(Before-and-after change records)
☆ ☆ ☆ ☆
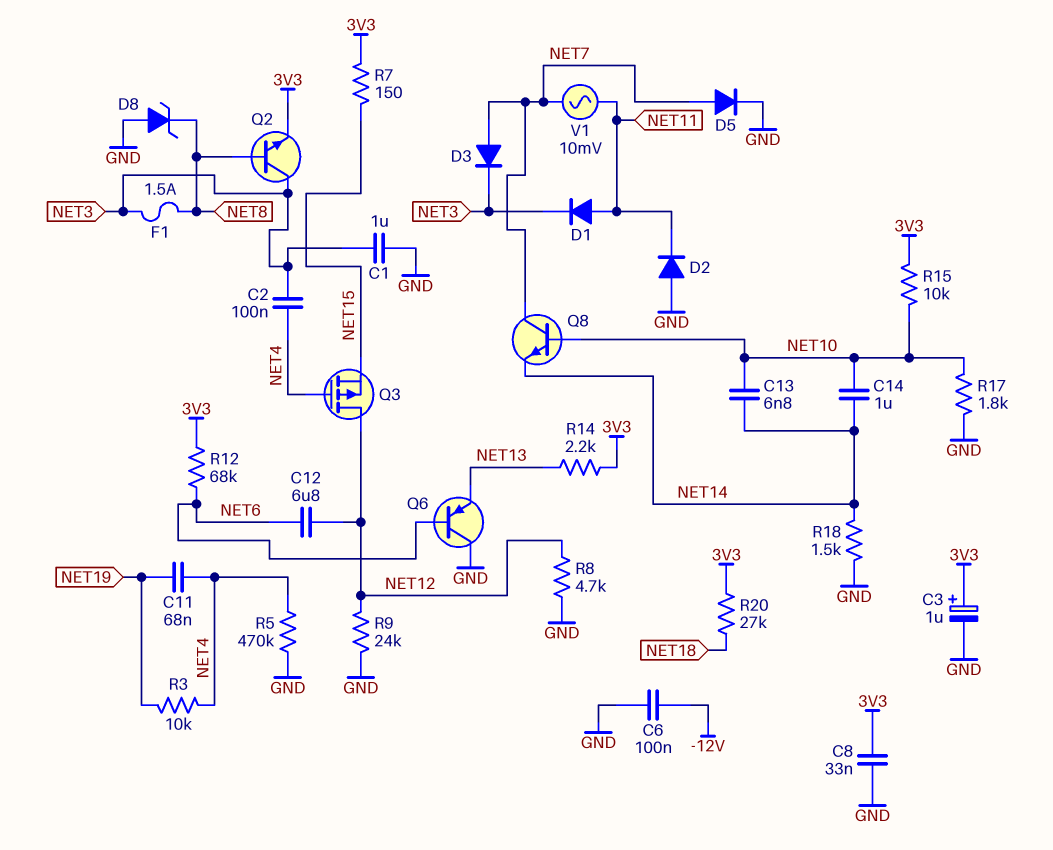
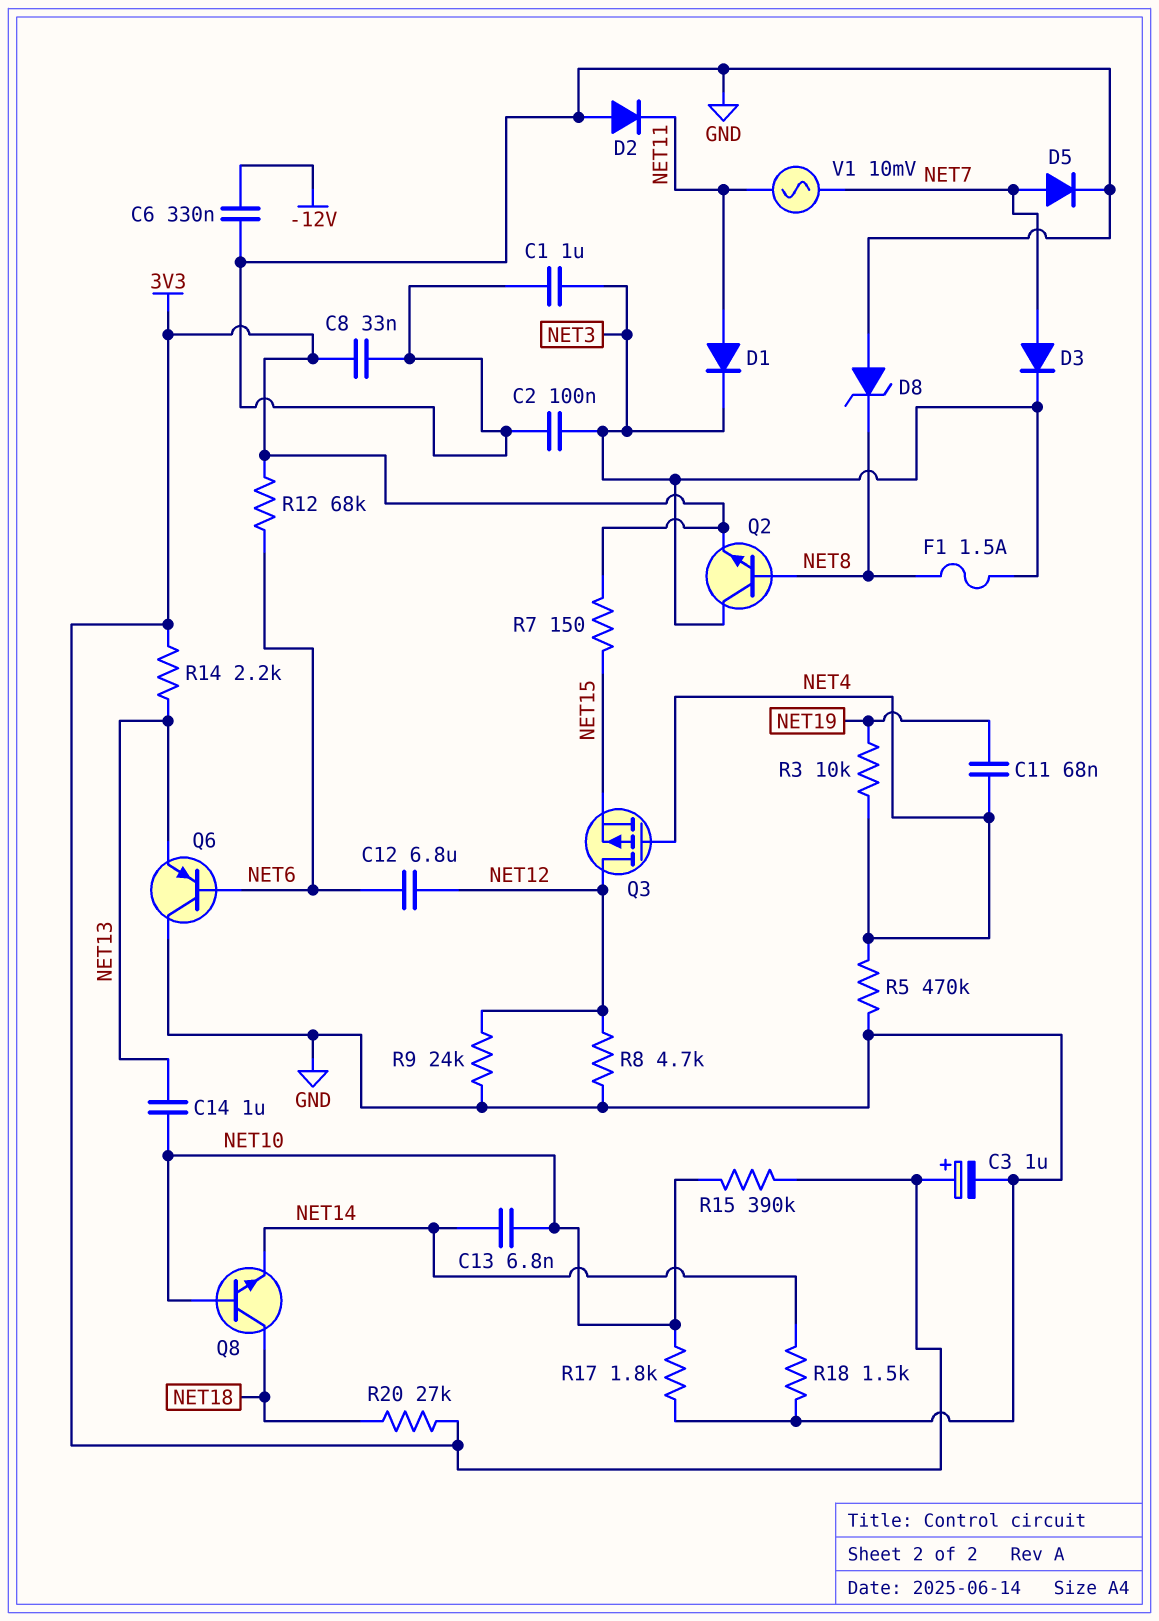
C2: 100nF (NET3, NET4) -> 100nF (GND, NET3)
C6: 100nF (-12V, GND) -> 330nF (-12V, GND)
C14: 1uF (NET10, NET14) -> 1uF (NET10, NET13)
Q8: NPN (B NET10, C NET7, E NET14) -> NPN (B NET10, C NET18, E NET14)
R15: 10k (3V3, NET10) -> 390k (3V3, NET10)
☆ ☆ ☆ ☆
_Description of the task_: Images stay out; the entries above are to be printed exactly.

_Task answer_:
C2: 100nF (NET3, NET4) -> 100nF (GND, NET3)
C6: 100nF (-12V, GND) -> 330nF (-12V, GND)
C14: 1uF (NET10, NET14) -> 1uF (NET10, NET13)
Q8: NPN (B NET10, C NET7, E NET14) -> NPN (B NET10, C NET18, E NET14)
R15: 10k (3V3, NET10) -> 390k (3V3, NET10)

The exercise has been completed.